- Task requirements -
Find the line with "R5: 3.3k (AGND, Y14) -> 1.6k (AGND, Y14)" in the data below. Repeat it and every line after it up to the end, exactly, but drop the pictures.

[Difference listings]
□ □ □
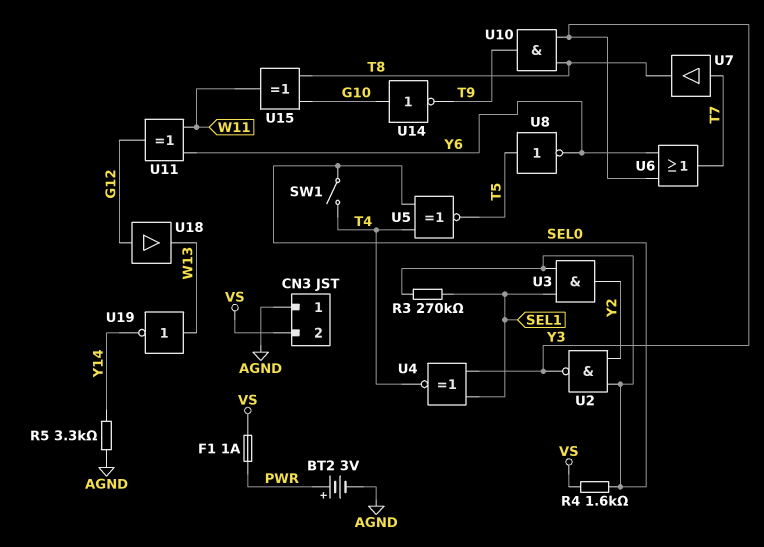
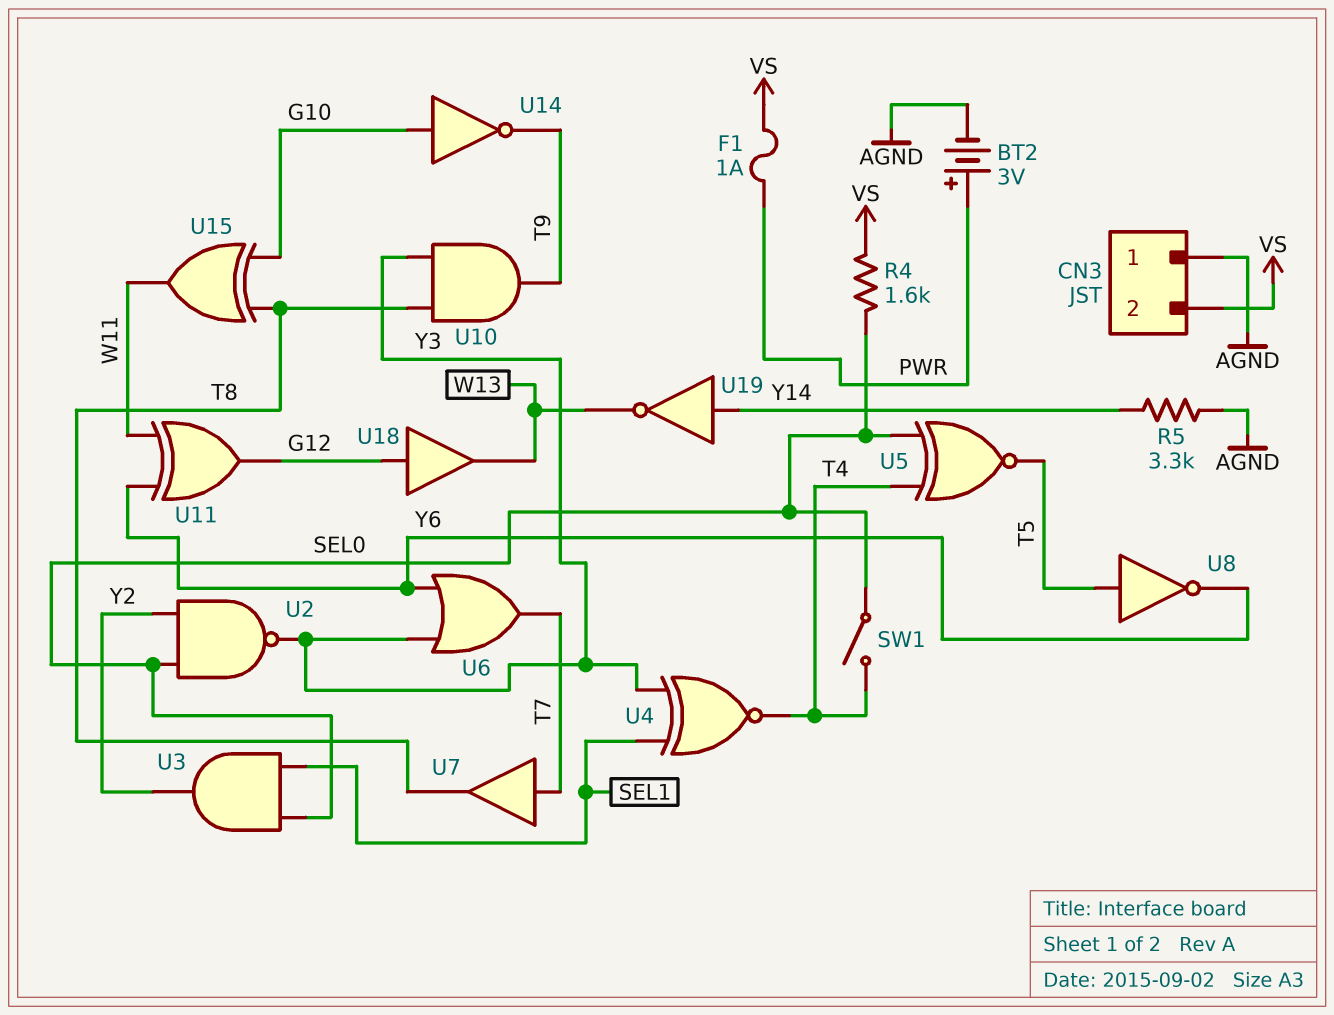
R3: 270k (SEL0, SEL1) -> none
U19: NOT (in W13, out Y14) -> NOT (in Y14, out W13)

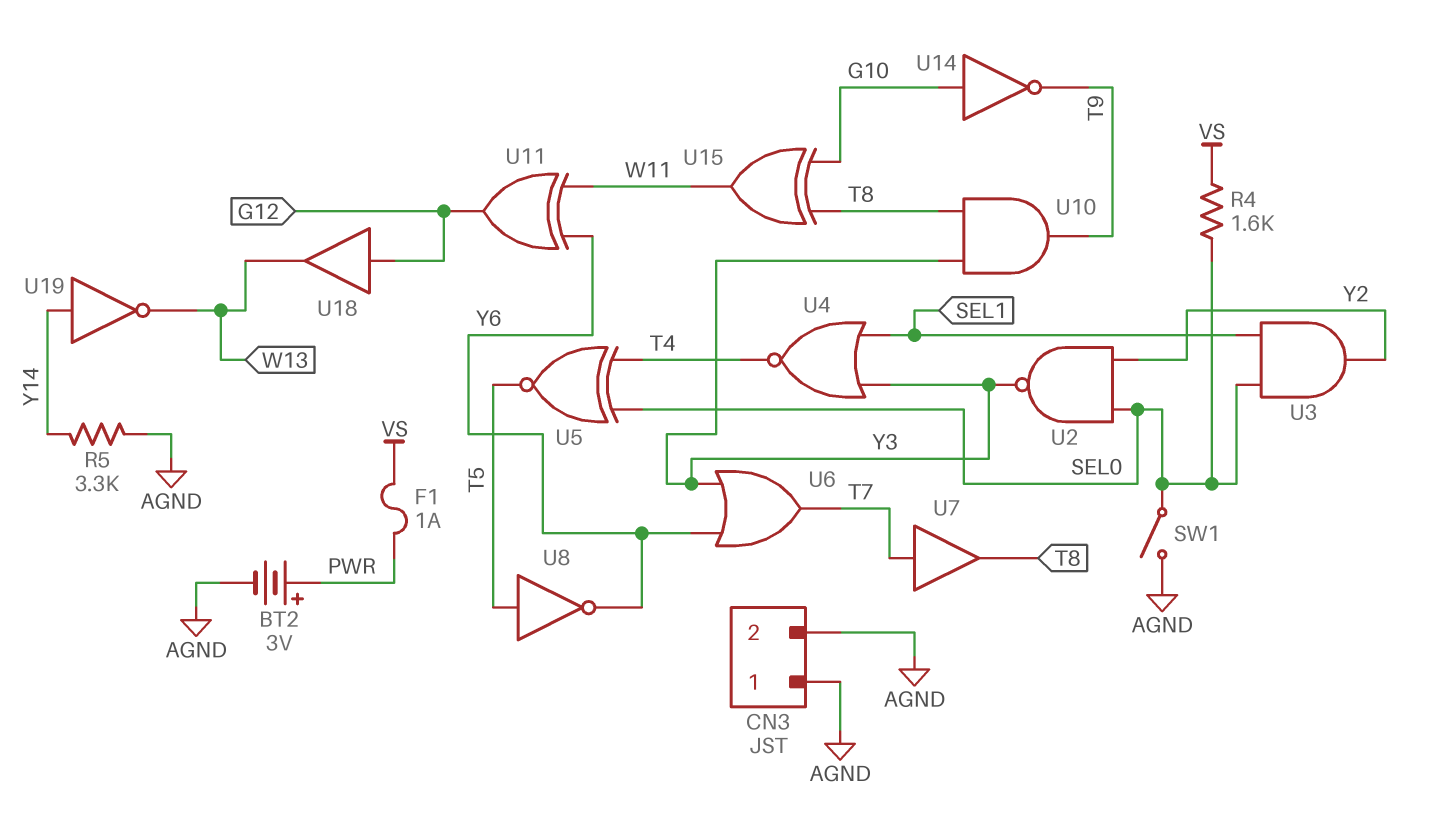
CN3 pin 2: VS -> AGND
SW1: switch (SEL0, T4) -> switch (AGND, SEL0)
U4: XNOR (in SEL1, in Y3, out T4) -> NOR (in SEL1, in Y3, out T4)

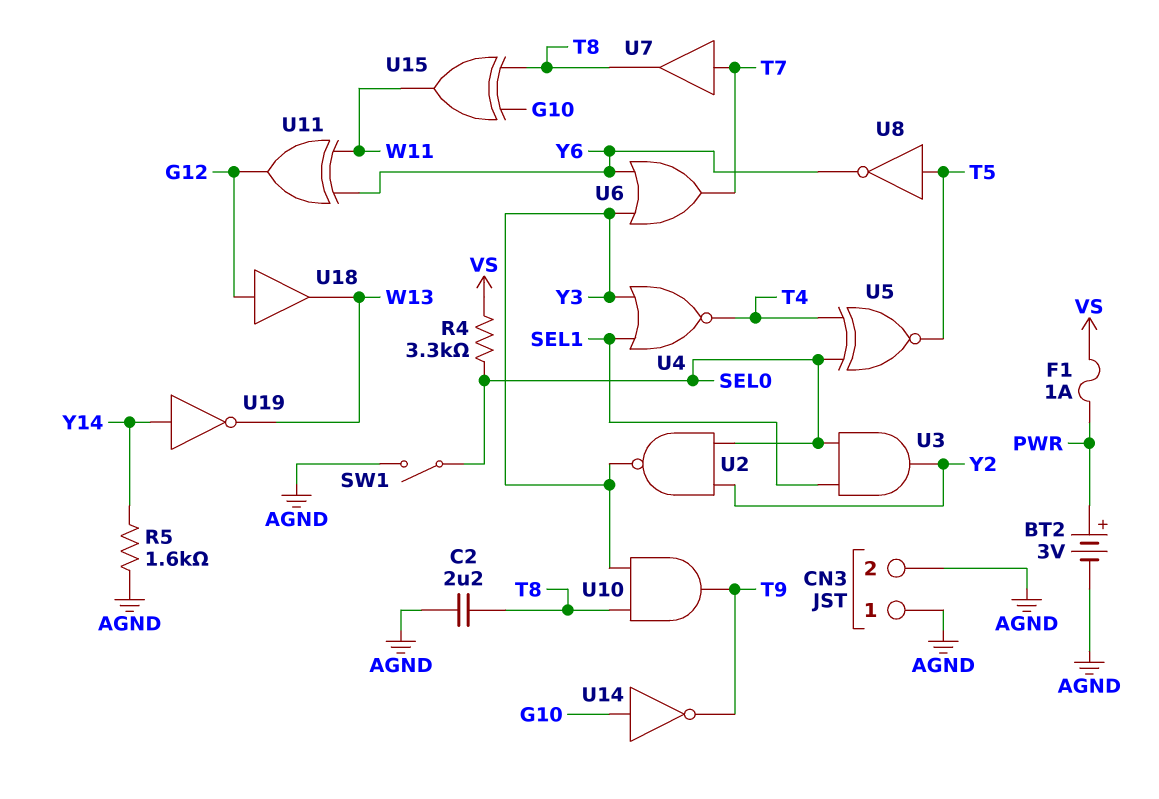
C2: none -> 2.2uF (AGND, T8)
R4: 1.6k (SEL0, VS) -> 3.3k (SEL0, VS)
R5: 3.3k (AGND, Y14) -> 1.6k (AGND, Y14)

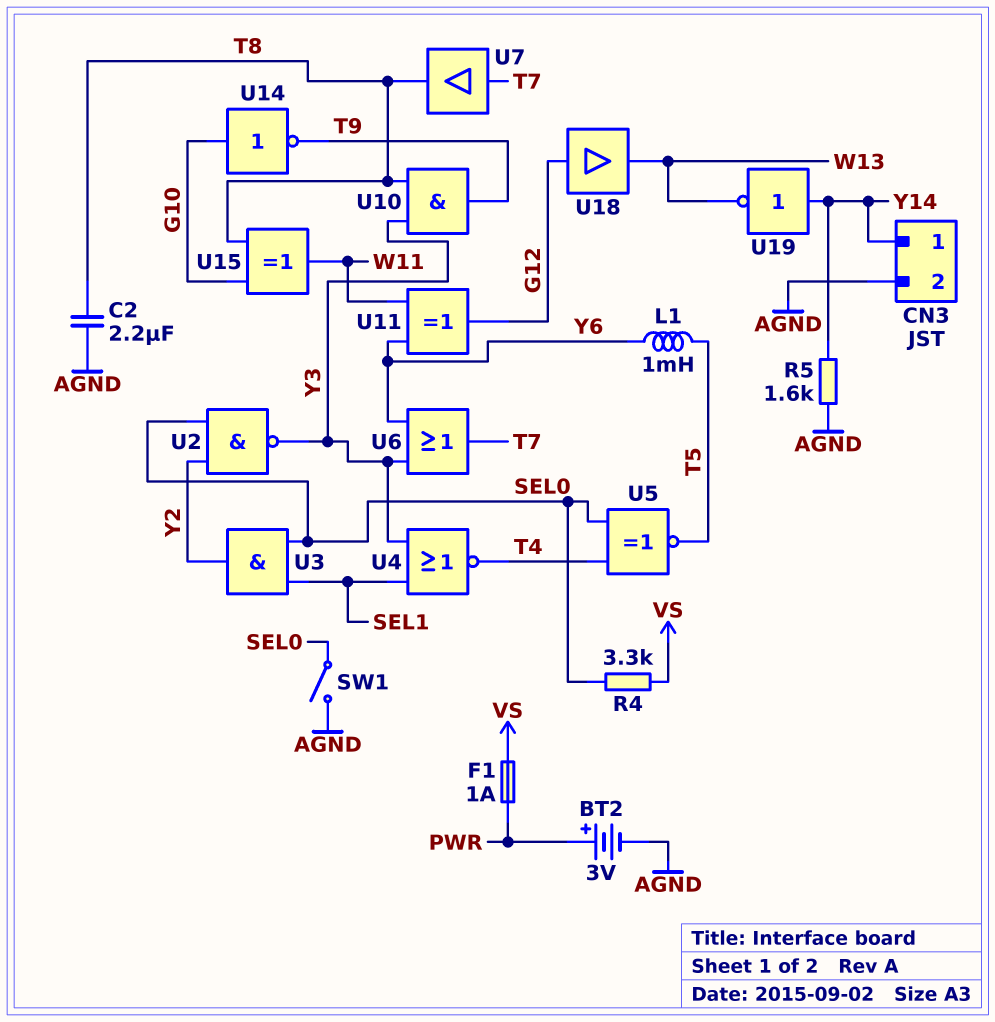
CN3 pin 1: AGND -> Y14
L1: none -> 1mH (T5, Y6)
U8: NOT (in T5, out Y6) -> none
□ □ □
- Response to this task -
R5: 3.3k (AGND, Y14) -> 1.6k (AGND, Y14)

CN3 pin 1: AGND -> Y14
L1: none -> 1mH (T5, Y6)
U8: NOT (in T5, out Y6) -> none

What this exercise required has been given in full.